The problem - In the lines below, look for "rouge". Copy each line where it appears.

Records for the exercise -
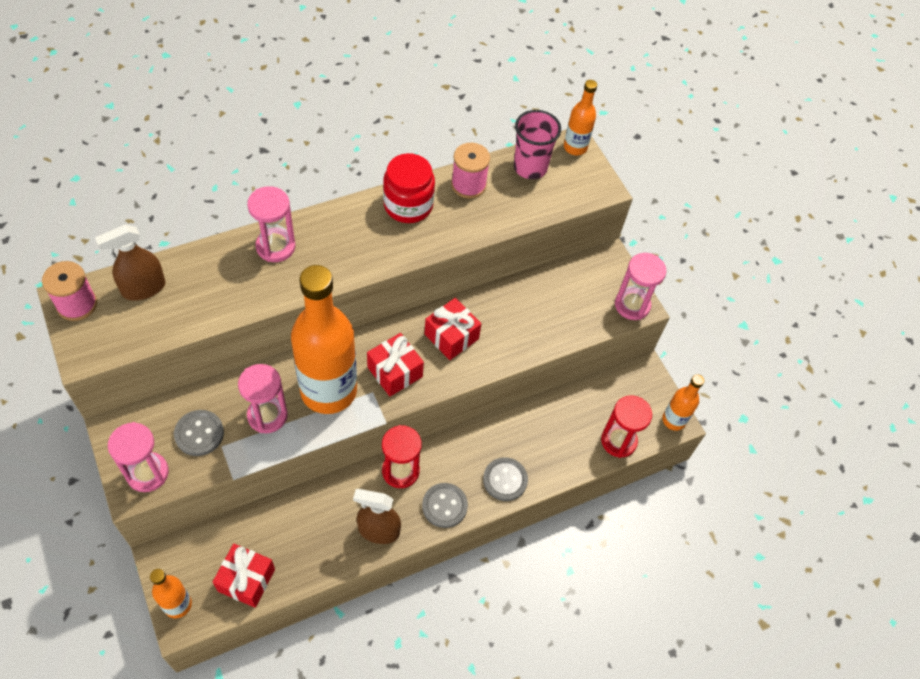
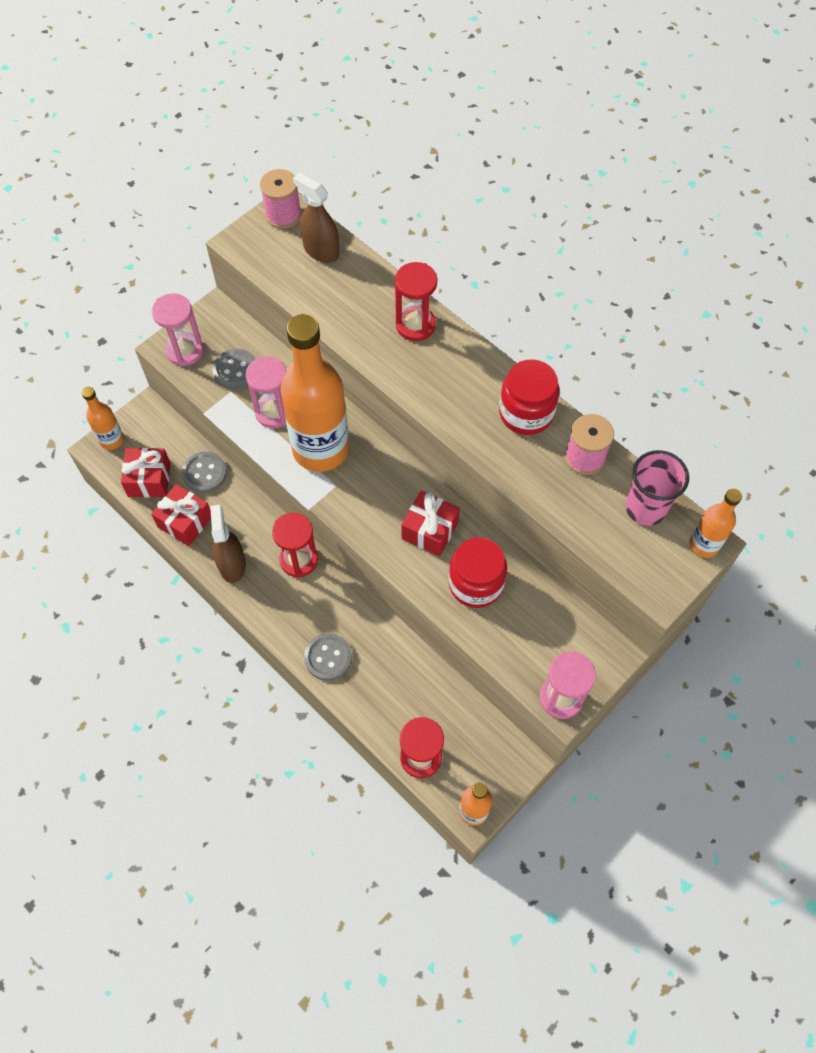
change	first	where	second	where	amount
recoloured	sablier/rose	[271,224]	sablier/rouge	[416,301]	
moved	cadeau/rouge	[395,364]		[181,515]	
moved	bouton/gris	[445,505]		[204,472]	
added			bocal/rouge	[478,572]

Response box -
recoloured	sablier/rose	[271,224]	sablier/rouge	[416,301]	
moved	cadeau/rouge	[395,364]		[181,515]	
added			bocal/rouge	[478,572]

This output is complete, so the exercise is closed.